▶ **ACTIVITY**:
Please restate every line below exactly, without any pictures.

** Opening EXTRACTED DATA block **

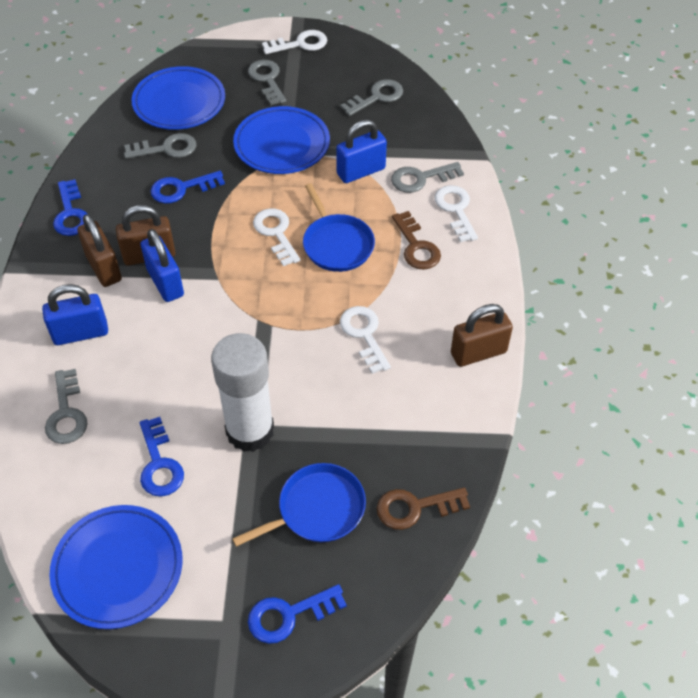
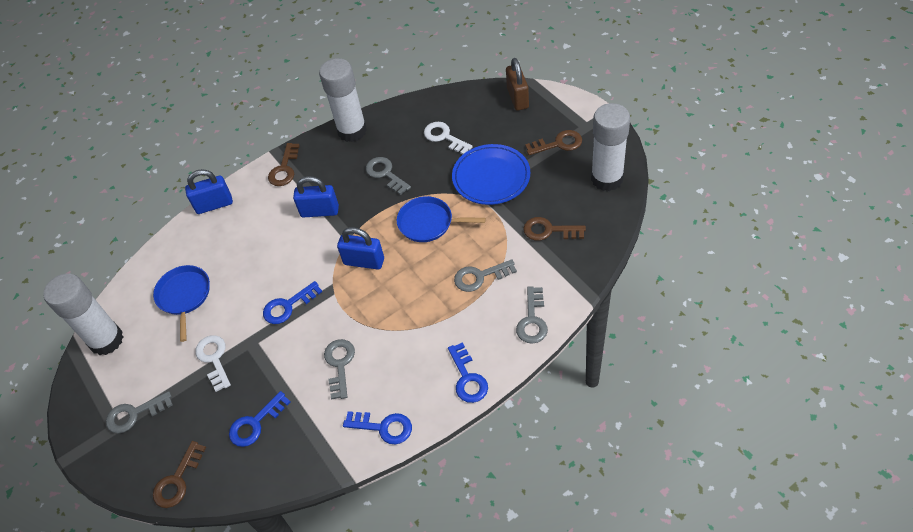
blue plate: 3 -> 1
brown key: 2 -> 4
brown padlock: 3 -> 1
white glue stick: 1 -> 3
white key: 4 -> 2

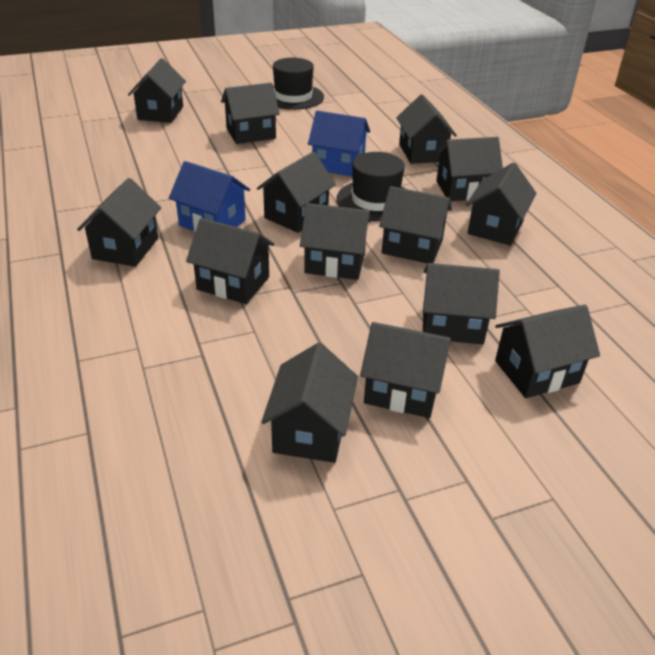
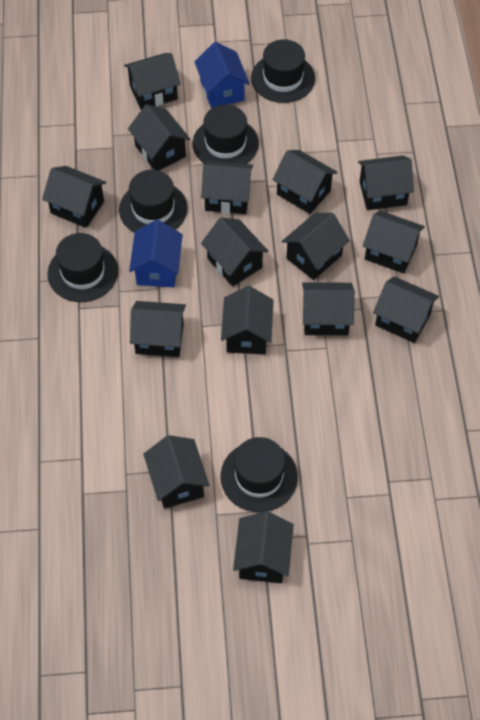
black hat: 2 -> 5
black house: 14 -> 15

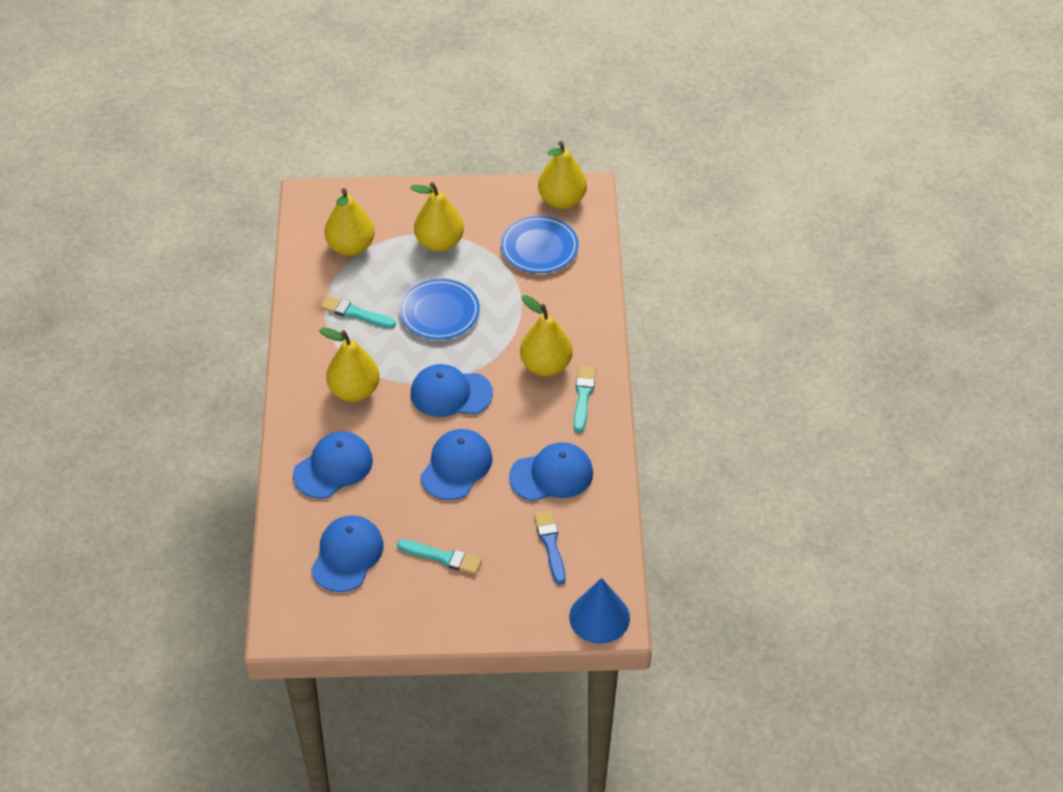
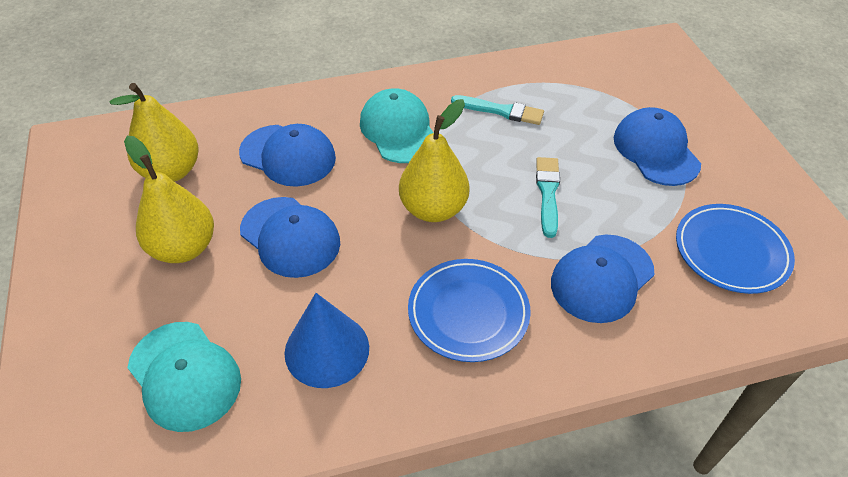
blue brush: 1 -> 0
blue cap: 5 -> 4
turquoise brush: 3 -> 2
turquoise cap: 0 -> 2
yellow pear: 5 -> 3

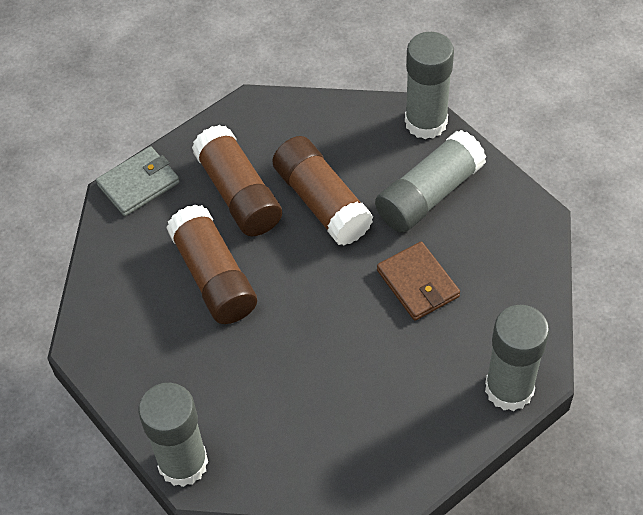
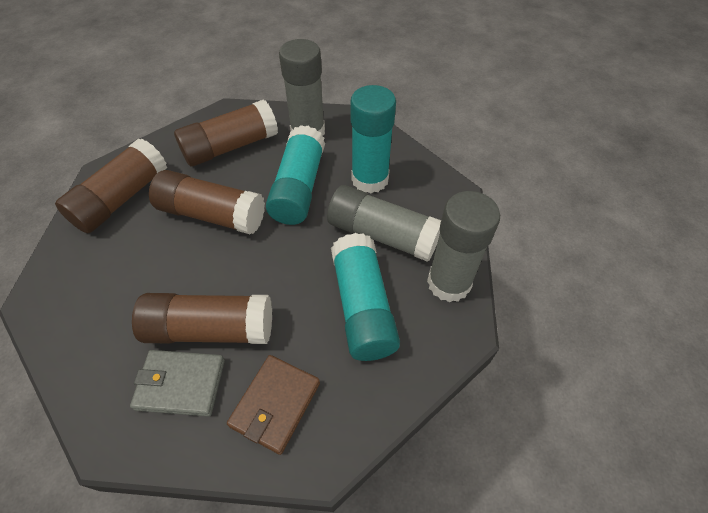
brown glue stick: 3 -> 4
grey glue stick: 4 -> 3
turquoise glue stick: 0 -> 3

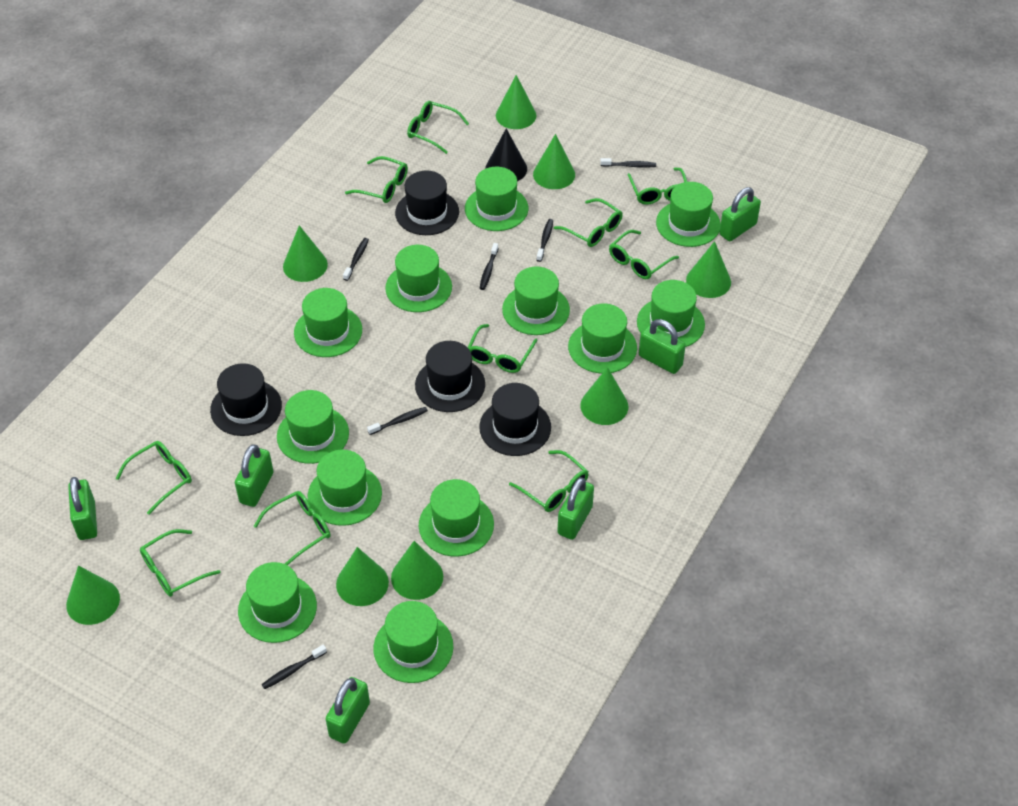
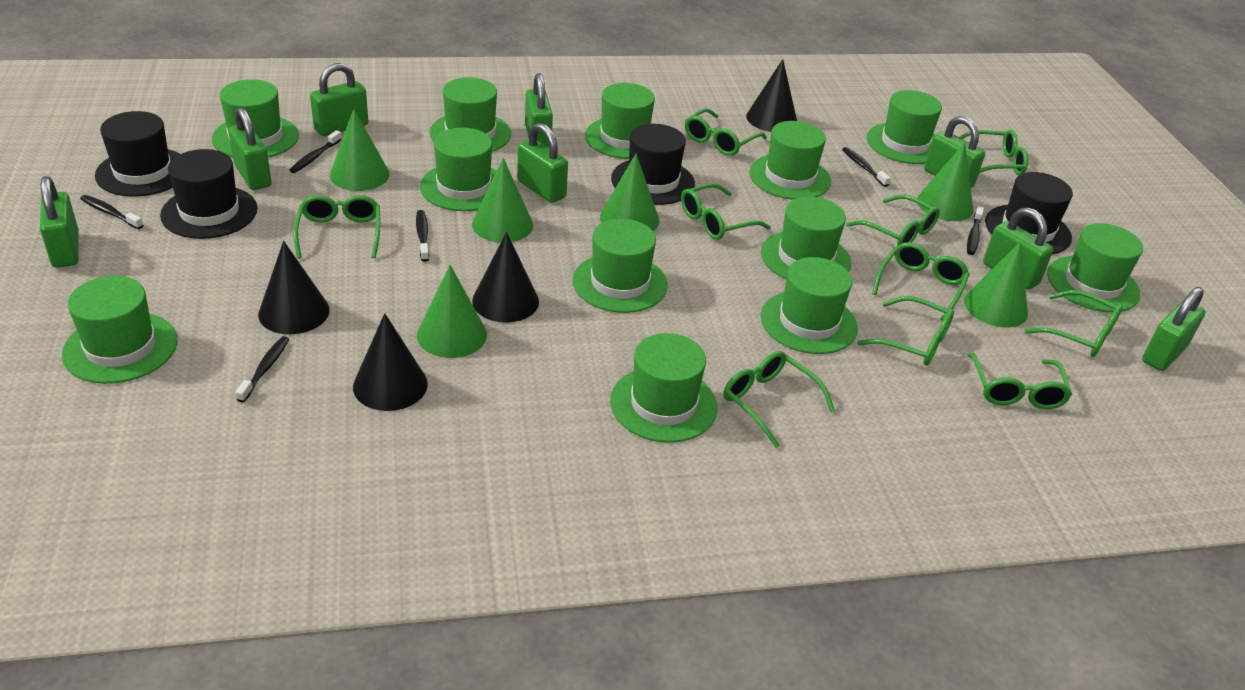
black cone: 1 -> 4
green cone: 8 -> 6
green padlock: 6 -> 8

** Closing EXTRACTED DATA block **

▶ **TASK OUTPUT**:
blue plate: 3 -> 1
brown key: 2 -> 4
brown padlock: 3 -> 1
white glue stick: 1 -> 3
white key: 4 -> 2

black hat: 2 -> 5
black house: 14 -> 15

blue brush: 1 -> 0
blue cap: 5 -> 4
turquoise brush: 3 -> 2
turquoise cap: 0 -> 2
yellow pear: 5 -> 3

brown glue stick: 3 -> 4
grey glue stick: 4 -> 3
turquoise glue stick: 0 -> 3

black cone: 1 -> 4
green cone: 8 -> 6
green padlock: 6 -> 8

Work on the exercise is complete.